==== Provided entries

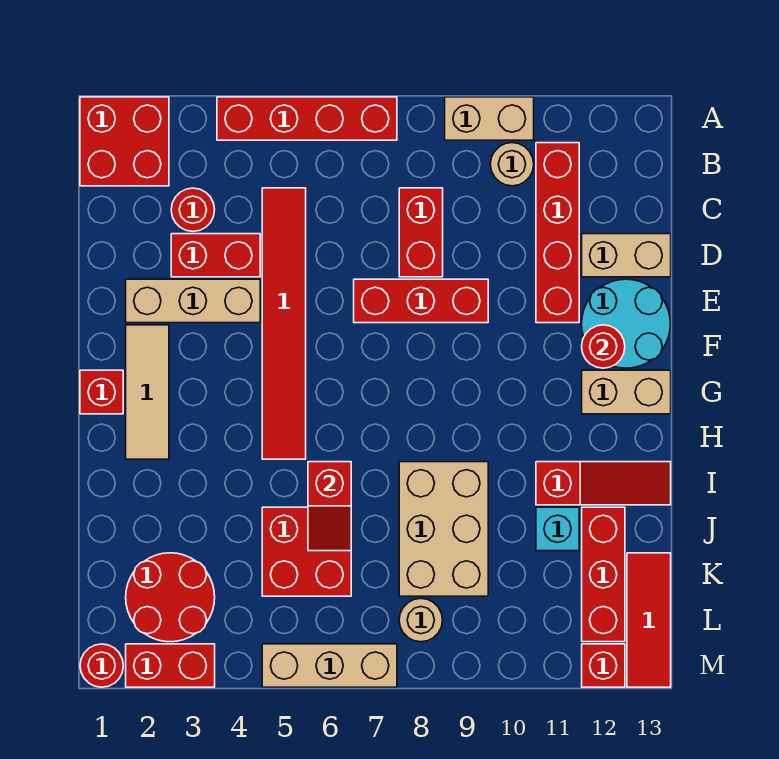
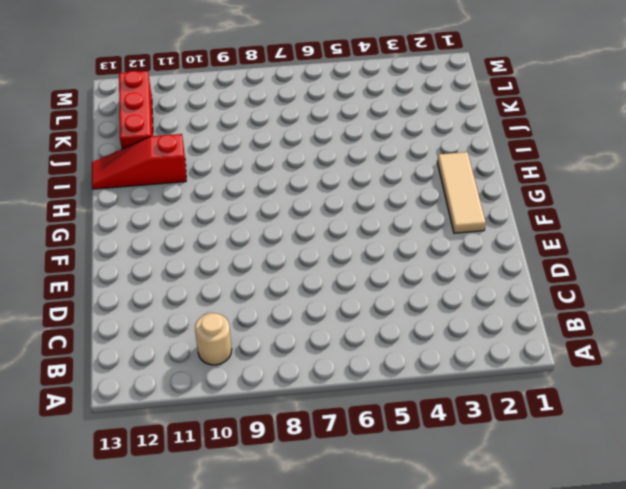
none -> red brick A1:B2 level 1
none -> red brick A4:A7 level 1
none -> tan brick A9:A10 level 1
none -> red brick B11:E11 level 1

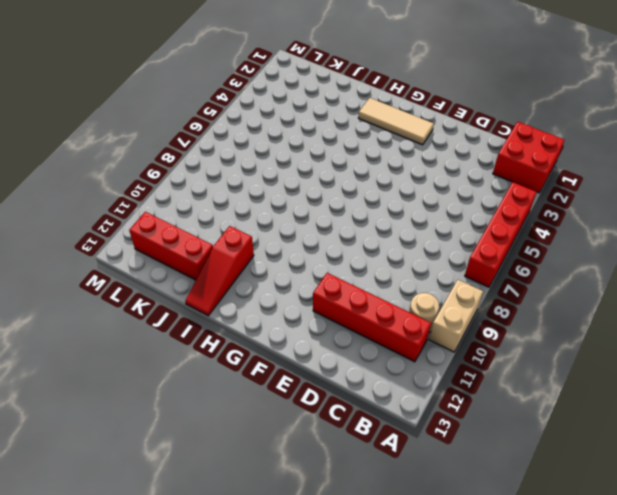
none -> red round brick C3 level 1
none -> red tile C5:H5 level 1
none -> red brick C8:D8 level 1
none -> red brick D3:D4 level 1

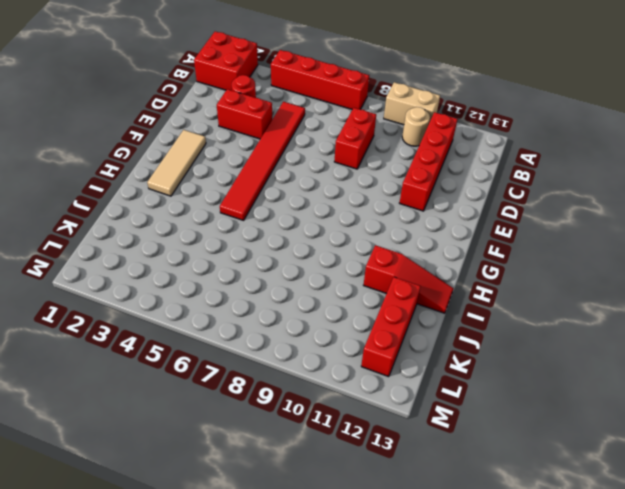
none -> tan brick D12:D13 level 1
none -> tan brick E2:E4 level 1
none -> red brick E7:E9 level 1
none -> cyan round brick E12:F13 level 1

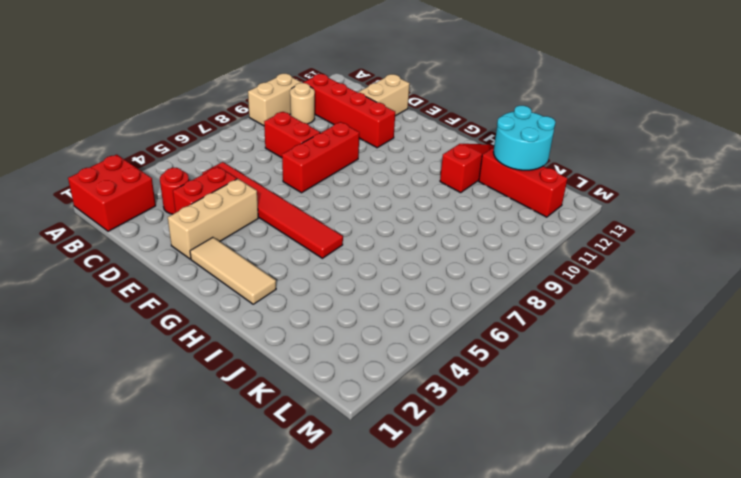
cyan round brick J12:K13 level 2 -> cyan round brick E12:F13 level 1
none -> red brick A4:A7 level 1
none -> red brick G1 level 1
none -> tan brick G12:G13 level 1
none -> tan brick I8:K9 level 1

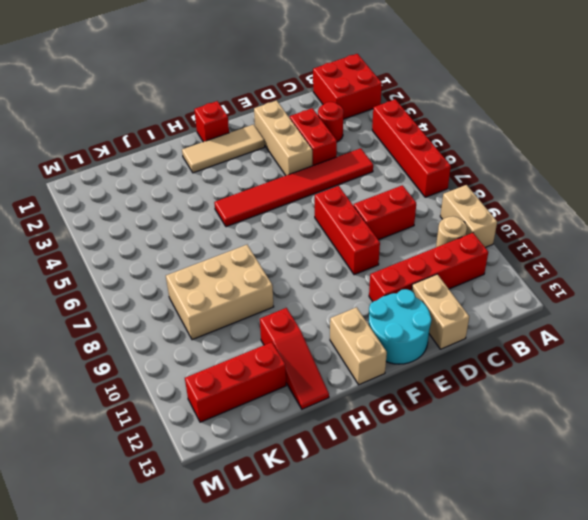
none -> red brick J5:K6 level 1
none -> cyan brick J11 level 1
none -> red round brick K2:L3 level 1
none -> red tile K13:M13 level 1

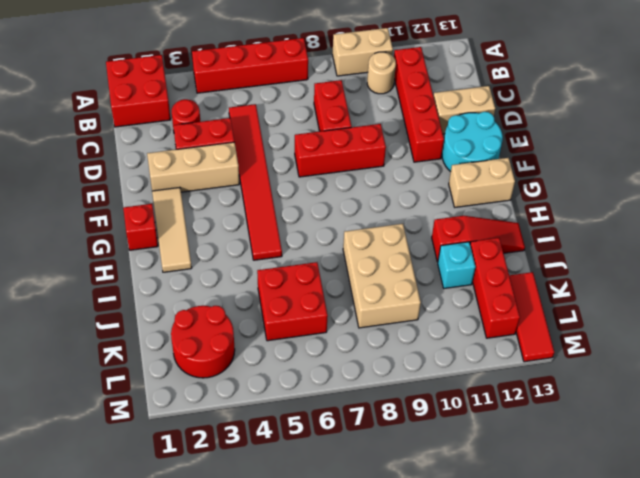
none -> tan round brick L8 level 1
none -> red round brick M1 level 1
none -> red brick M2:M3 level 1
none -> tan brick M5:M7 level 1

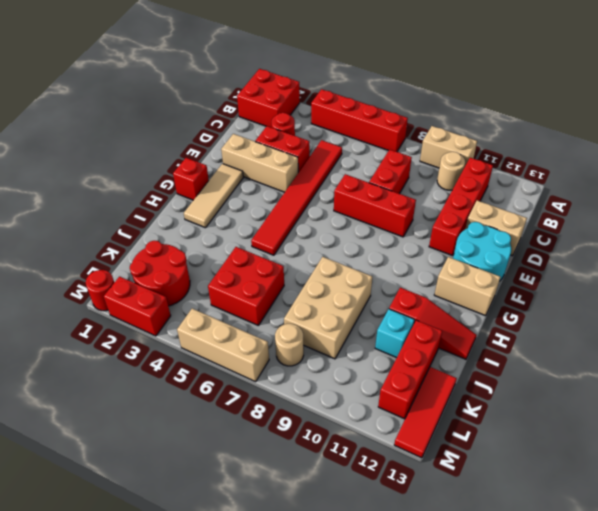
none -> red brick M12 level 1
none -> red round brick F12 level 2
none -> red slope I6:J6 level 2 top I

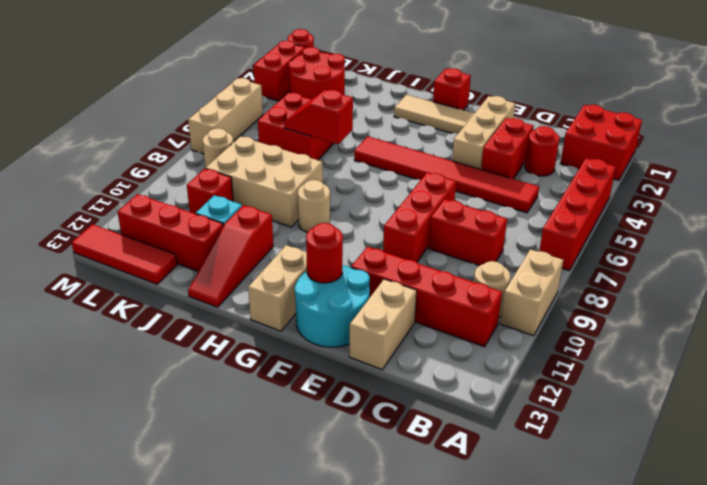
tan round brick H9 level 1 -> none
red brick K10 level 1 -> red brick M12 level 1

========
==== Provided entries

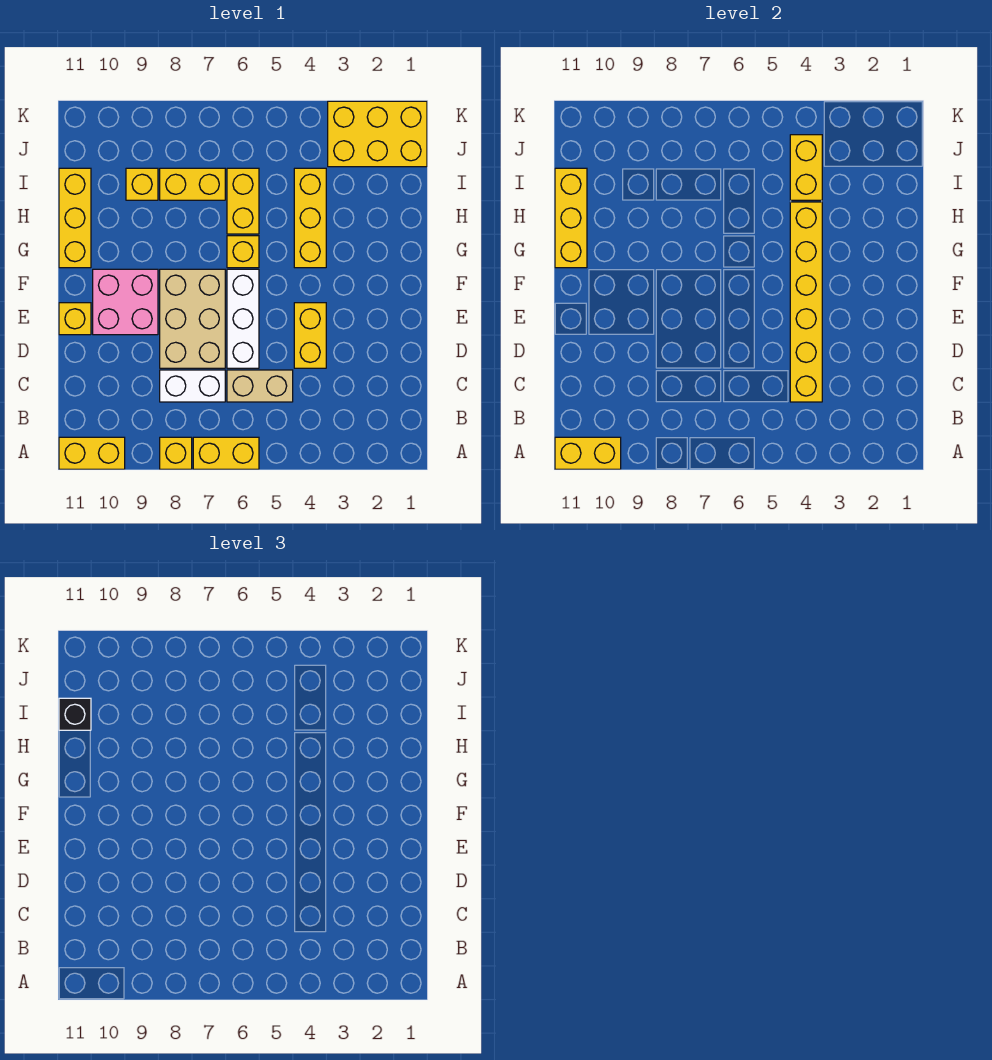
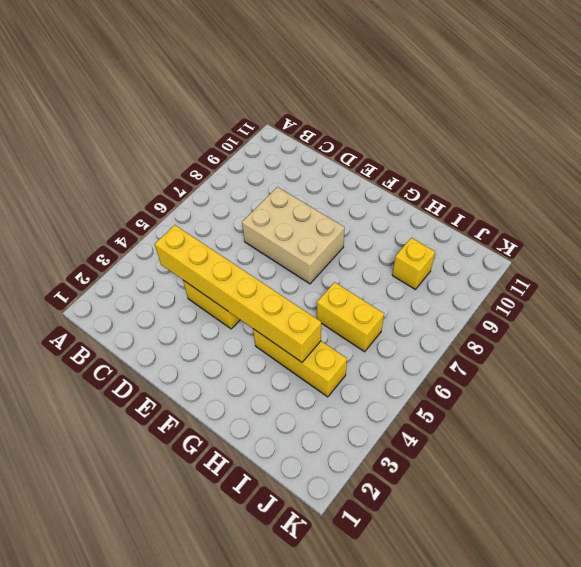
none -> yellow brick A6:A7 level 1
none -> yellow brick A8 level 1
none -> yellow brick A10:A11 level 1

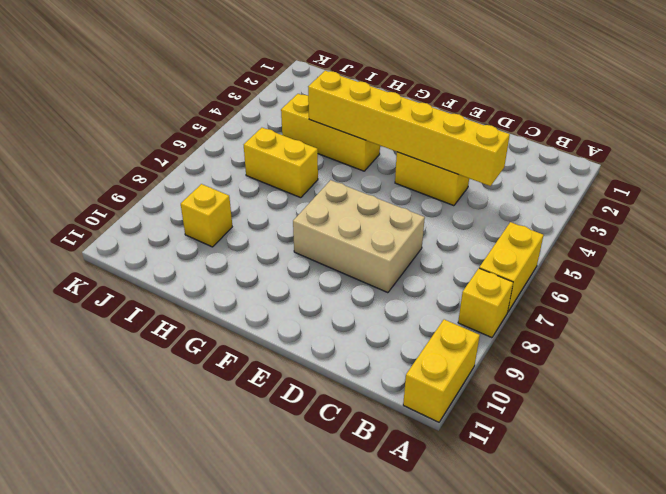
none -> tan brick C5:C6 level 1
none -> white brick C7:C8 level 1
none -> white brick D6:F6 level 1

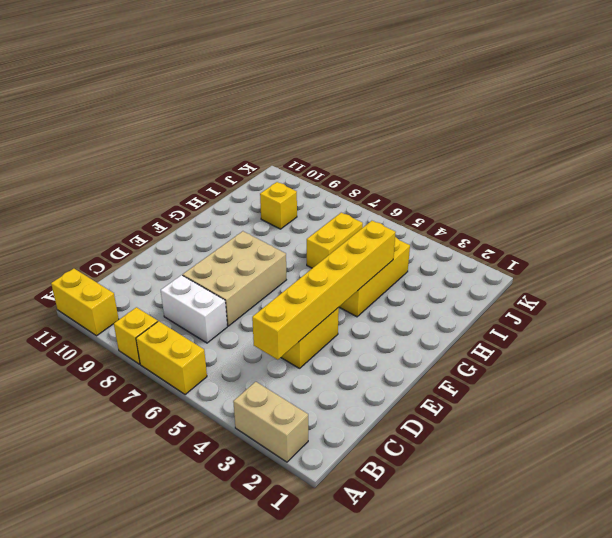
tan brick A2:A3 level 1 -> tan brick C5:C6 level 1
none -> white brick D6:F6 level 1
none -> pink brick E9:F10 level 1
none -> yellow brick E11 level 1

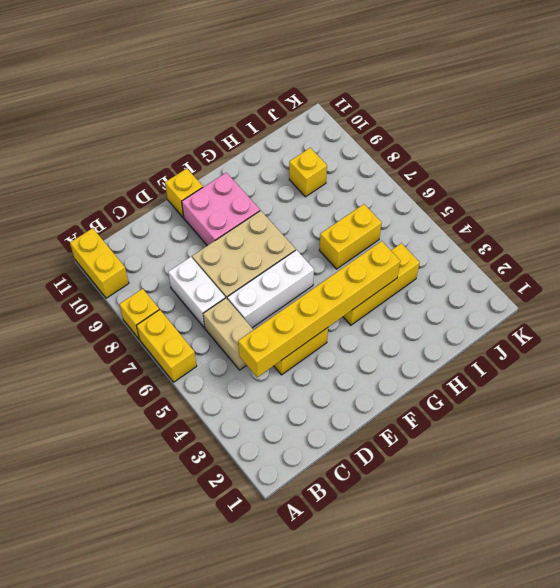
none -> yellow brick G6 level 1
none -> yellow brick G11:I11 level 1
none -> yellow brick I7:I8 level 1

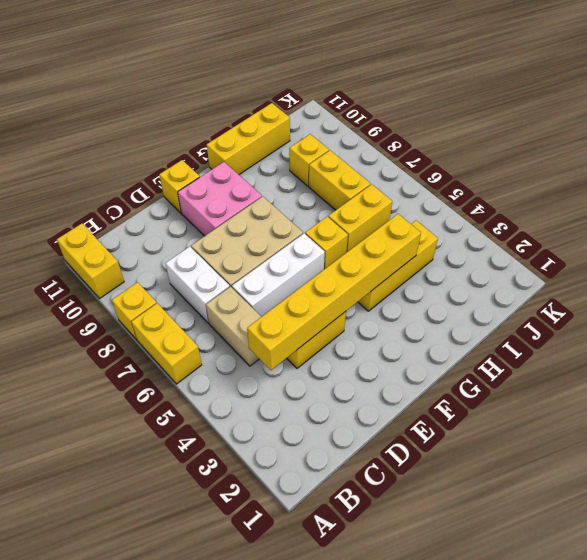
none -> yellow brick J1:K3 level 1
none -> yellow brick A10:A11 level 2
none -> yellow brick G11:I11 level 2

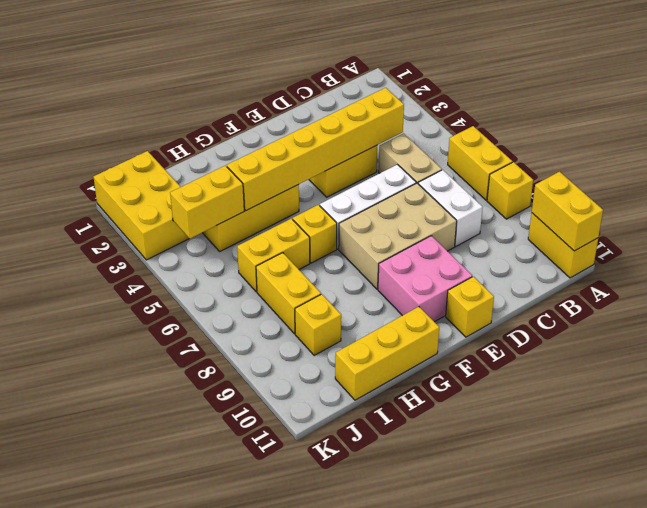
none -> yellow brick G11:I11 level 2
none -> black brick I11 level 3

========

Action item: Reproduce the lines above beginning at the line that contains "none -> tan brick I8:K9 level 1" and ending at the line that contains "tan round brick H9 level 1 -> none". No pictures.

Response to the exercise:
none -> tan brick I8:K9 level 1

none -> red brick J5:K6 level 1
none -> cyan brick J11 level 1
none -> red round brick K2:L3 level 1
none -> red tile K13:M13 level 1

none -> tan round brick L8 level 1
none -> red round brick M1 level 1
none -> red brick M2:M3 level 1
none -> tan brick M5:M7 level 1

none -> red brick M12 level 1
none -> red round brick F12 level 2
none -> red slope I6:J6 level 2 top I

tan round brick H9 level 1 -> none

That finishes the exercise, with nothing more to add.